Supplied material section start

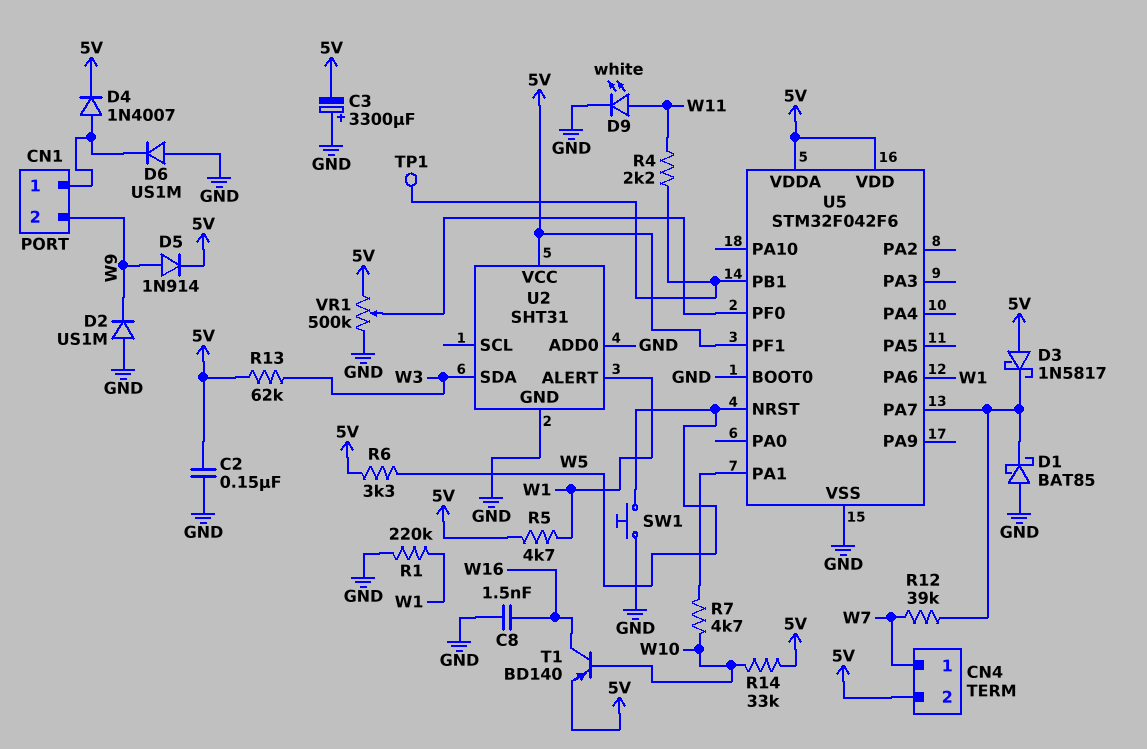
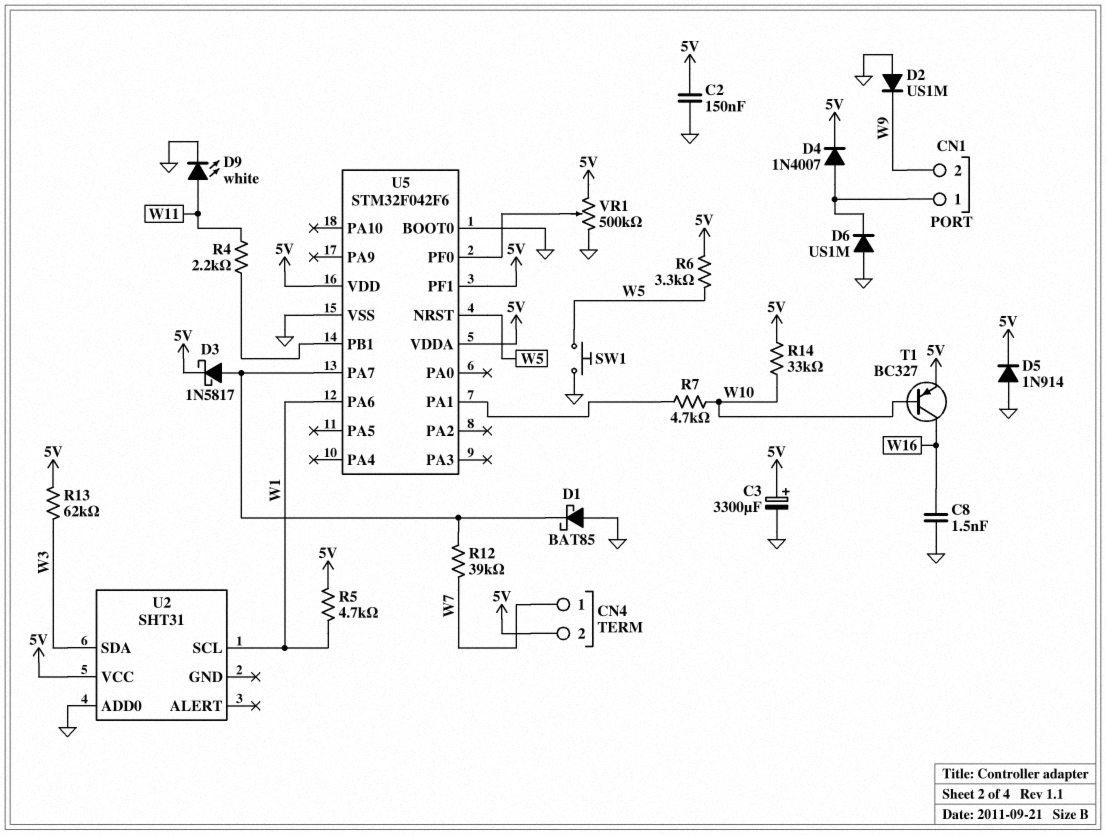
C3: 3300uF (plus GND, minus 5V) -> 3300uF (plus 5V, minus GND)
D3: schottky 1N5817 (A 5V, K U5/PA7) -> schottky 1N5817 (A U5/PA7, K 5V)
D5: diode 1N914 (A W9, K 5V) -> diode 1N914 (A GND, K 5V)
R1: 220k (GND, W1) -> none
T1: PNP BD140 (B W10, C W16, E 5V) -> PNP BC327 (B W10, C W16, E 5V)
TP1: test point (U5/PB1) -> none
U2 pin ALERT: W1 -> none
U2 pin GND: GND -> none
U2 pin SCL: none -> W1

Supplied material section end

What is required:
When the word "none" shows up in a line of the entries, pull that line out.

Task response:
R1: 220k (GND, W1) -> none
TP1: test point (U5/PB1) -> none
U2 pin ALERT: W1 -> none
U2 pin GND: GND -> none
U2 pin SCL: none -> W1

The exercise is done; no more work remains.